[RAW DATA]

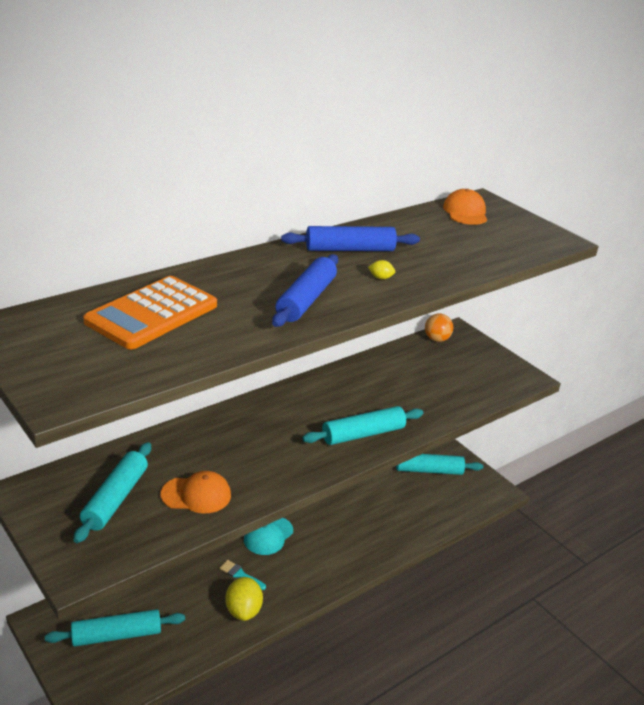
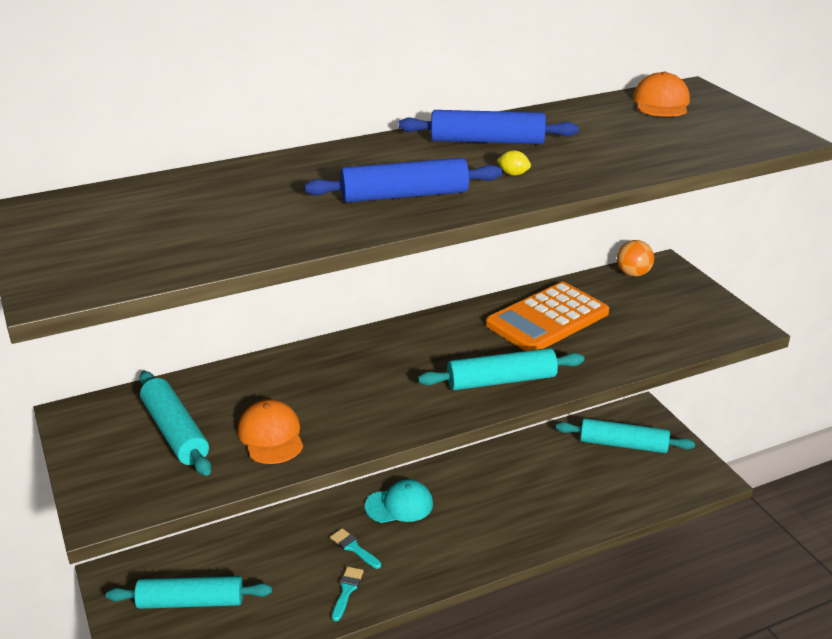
camera: 15 degrees right, 0 degrees up
turquoise rolling pin [73,442,151,543] -> turquoise rolling pin turned 60 degrees counterclockwise [139,371,211,476]
orange calculator [83,276,217,349] -> orange calculator moved to [486,282,609,351]
orange cap [161,471,231,513] -> orange cap turned 120 degrees counterclockwise [238,399,303,464]
yellow lemon [225,577,263,621] -> turquoise brush [332,567,364,621]
turquoise cap [244,518,293,555] -> turquoise cap turned 150 degrees counterclockwise [365,479,433,523]
blue rolling pin [272,254,338,327] -> blue rolling pin turned 45 degrees clockwise [305,158,502,203]

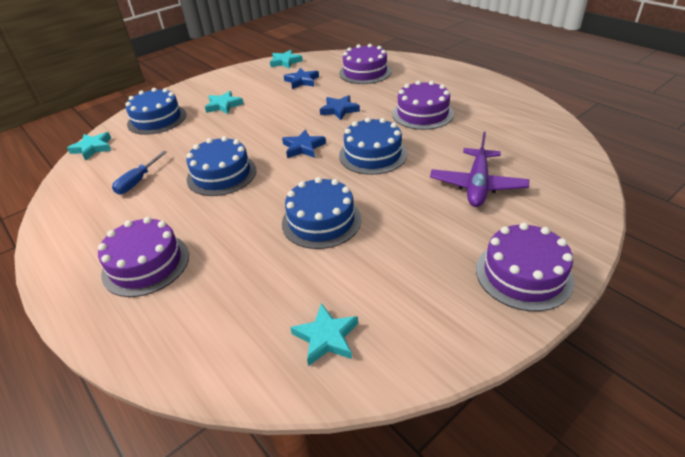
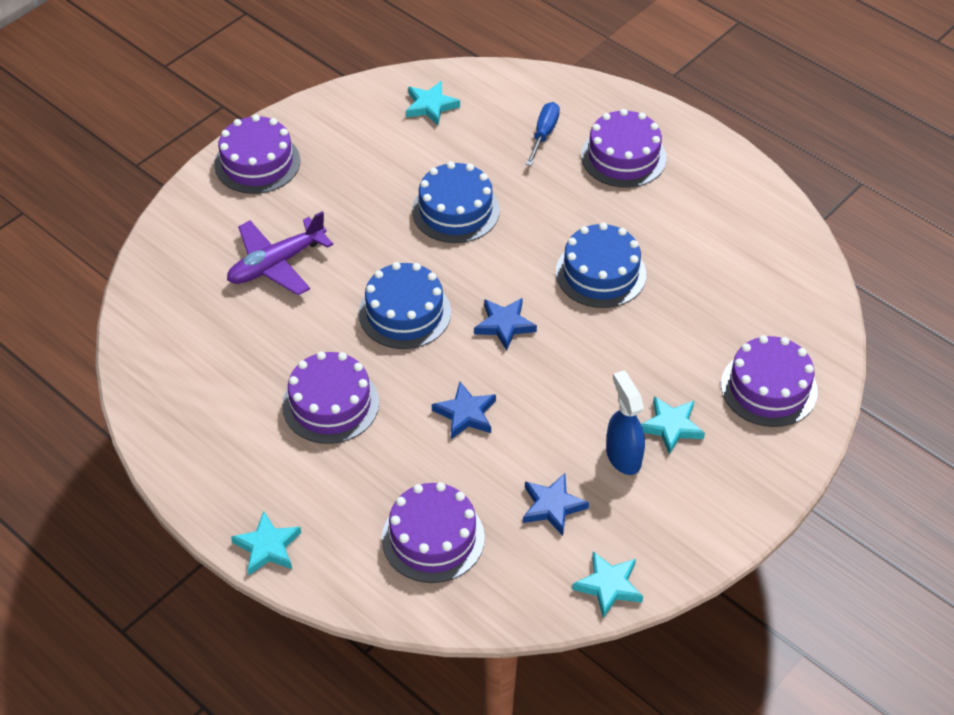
camera: 170 degrees right, 10 degrees up
turquoise star [67,132,111,161] -> turquoise star moved to [231,511,301,575]
blue screwdriver [112,151,167,194] -> blue screwdriver moved to [526,102,560,166]
blue cake [125,88,186,135] -> purple cake [721,335,818,427]
purple plane [430,132,529,207] -> purple plane turned 135 degrees counterclockwise [227,211,333,295]
none -> blue spray bottle [606,371,645,475]

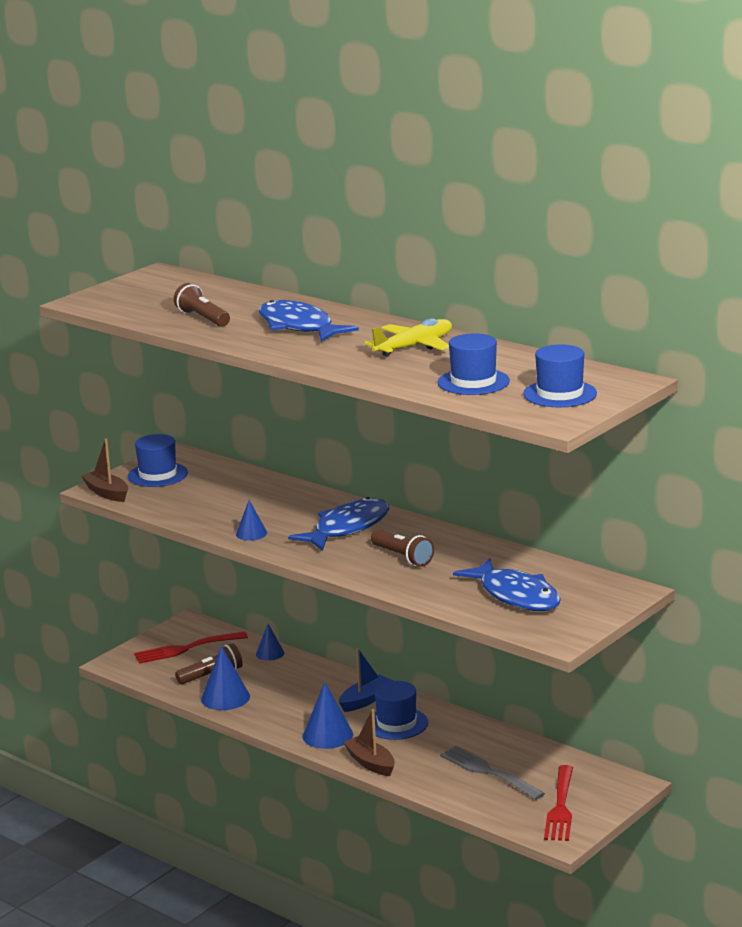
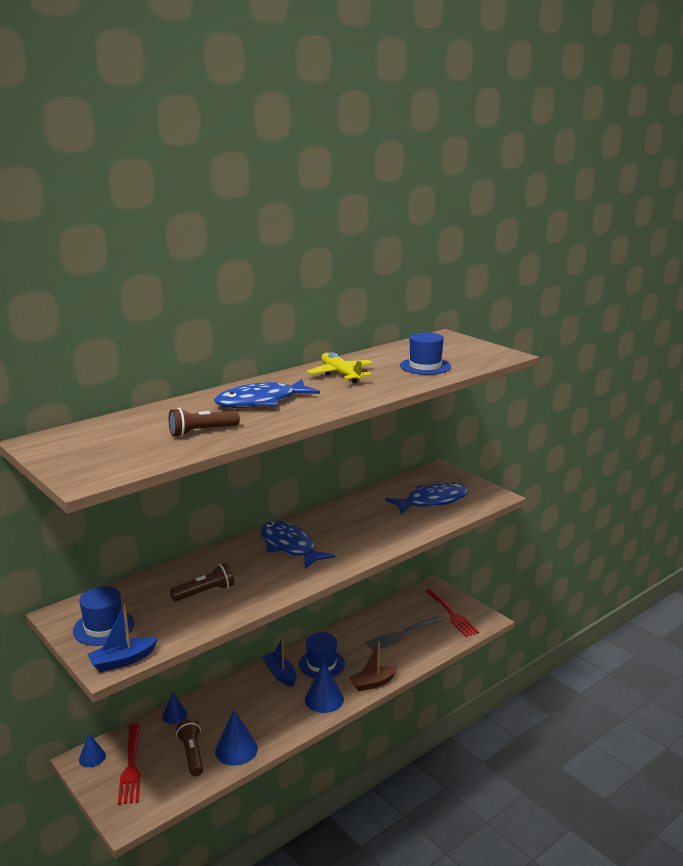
camera: 80 degrees left, 0 degrees up
brown boat [81,438,128,502] -> blue boat [88,605,158,672]
blue cone [236,500,267,541] -> blue cone moved to [79,734,106,767]
brown flashlight [371,530,434,567] -> brown flashlight moved to [170,563,234,601]
blue hat [523,344,597,407] -> none
red fork [544,765,573,841] -> red fork turned 45 degrees clockwise [425,589,479,637]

[/RAW DATA]

Retype the records above exactly. Leave the pictures out.

camera: 15 degrees right, 0 degrees up
turquoise rolling pin [73,442,151,543] -> turquoise rolling pin turned 60 degrees counterclockwise [139,371,211,476]
orange calculator [83,276,217,349] -> orange calculator moved to [486,282,609,351]
orange cap [161,471,231,513] -> orange cap turned 120 degrees counterclockwise [238,399,303,464]
yellow lemon [225,577,263,621] -> turquoise brush [332,567,364,621]
turquoise cap [244,518,293,555] -> turquoise cap turned 150 degrees counterclockwise [365,479,433,523]
blue rolling pin [272,254,338,327] -> blue rolling pin turned 45 degrees clockwise [305,158,502,203]

camera: 170 degrees right, 10 degrees up
turquoise star [67,132,111,161] -> turquoise star moved to [231,511,301,575]
blue screwdriver [112,151,167,194] -> blue screwdriver moved to [526,102,560,166]
blue cake [125,88,186,135] -> purple cake [721,335,818,427]
purple plane [430,132,529,207] -> purple plane turned 135 degrees counterclockwise [227,211,333,295]
none -> blue spray bottle [606,371,645,475]

camera: 80 degrees left, 0 degrees up
brown boat [81,438,128,502] -> blue boat [88,605,158,672]
blue cone [236,500,267,541] -> blue cone moved to [79,734,106,767]
brown flashlight [371,530,434,567] -> brown flashlight moved to [170,563,234,601]
blue hat [523,344,597,407] -> none
red fork [544,765,573,841] -> red fork turned 45 degrees clockwise [425,589,479,637]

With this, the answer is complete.